----- INPUT ROWS

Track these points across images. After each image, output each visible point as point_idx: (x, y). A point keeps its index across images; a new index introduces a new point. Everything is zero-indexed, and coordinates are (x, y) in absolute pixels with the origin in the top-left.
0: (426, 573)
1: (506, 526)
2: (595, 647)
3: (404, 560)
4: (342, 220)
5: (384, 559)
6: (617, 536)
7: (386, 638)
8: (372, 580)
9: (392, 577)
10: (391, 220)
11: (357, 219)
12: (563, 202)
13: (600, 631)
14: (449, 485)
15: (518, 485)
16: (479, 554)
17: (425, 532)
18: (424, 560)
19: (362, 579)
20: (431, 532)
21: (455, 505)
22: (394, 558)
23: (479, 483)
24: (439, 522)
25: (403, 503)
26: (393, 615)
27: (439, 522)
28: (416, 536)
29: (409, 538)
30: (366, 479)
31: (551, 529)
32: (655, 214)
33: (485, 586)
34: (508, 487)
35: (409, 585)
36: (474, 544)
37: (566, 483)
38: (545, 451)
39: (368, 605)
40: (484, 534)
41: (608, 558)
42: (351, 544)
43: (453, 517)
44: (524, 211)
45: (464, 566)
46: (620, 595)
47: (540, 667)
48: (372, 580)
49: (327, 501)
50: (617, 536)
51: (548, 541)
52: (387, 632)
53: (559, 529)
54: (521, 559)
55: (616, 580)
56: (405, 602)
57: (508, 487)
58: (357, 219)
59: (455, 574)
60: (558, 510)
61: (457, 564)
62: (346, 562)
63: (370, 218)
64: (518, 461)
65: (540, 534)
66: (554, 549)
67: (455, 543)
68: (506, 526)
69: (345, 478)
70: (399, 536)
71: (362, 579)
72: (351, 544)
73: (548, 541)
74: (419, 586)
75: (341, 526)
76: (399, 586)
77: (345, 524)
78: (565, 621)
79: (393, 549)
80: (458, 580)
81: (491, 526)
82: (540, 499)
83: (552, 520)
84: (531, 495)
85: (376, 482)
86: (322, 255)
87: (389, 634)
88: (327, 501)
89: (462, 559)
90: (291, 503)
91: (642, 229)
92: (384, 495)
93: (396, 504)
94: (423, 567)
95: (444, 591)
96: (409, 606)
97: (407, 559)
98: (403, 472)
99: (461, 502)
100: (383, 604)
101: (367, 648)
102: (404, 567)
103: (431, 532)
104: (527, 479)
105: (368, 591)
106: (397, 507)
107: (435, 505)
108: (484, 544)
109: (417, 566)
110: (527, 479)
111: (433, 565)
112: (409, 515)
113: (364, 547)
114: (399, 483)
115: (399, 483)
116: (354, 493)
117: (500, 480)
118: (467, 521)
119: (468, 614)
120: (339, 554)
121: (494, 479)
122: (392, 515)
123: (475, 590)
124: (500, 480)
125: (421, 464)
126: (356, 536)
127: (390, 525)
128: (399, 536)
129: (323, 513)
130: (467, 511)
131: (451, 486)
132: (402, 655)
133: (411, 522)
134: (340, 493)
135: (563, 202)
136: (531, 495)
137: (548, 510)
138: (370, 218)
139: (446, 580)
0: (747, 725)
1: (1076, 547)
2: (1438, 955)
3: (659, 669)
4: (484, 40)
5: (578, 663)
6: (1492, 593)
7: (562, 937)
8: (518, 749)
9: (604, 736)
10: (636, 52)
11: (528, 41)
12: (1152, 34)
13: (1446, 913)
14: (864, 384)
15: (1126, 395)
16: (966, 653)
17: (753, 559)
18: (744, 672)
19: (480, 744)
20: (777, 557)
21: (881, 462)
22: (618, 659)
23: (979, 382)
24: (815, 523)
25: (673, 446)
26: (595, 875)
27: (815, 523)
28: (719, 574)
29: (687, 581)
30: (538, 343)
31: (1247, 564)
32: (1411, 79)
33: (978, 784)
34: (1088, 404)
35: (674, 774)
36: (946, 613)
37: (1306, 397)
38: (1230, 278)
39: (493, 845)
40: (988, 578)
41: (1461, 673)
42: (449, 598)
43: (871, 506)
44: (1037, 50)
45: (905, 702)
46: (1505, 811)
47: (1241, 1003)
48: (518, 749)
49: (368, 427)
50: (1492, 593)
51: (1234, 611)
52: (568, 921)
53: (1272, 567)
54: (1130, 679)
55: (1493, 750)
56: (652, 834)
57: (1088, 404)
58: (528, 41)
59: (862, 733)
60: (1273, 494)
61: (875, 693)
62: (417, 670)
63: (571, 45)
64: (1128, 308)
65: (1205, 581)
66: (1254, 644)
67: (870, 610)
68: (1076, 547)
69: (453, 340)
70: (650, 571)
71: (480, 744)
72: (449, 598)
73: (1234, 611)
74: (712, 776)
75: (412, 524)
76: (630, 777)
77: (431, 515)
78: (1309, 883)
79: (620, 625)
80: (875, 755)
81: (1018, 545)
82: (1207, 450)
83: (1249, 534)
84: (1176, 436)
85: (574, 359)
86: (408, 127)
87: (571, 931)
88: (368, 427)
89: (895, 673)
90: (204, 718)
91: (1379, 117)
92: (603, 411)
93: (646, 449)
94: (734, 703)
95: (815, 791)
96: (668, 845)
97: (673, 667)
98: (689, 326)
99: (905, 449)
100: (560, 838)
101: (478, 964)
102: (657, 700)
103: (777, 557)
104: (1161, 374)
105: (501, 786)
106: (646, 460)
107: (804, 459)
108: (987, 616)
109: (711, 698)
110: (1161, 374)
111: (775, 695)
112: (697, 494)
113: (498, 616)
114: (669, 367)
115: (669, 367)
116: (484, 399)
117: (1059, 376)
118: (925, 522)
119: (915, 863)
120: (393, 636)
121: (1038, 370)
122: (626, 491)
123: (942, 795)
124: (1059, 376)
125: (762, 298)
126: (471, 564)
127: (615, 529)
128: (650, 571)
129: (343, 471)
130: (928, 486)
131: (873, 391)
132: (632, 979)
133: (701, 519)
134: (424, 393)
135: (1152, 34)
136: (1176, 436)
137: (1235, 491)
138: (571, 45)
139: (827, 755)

----------

Report how many of the lines above contain the word "images", giving only the number.

1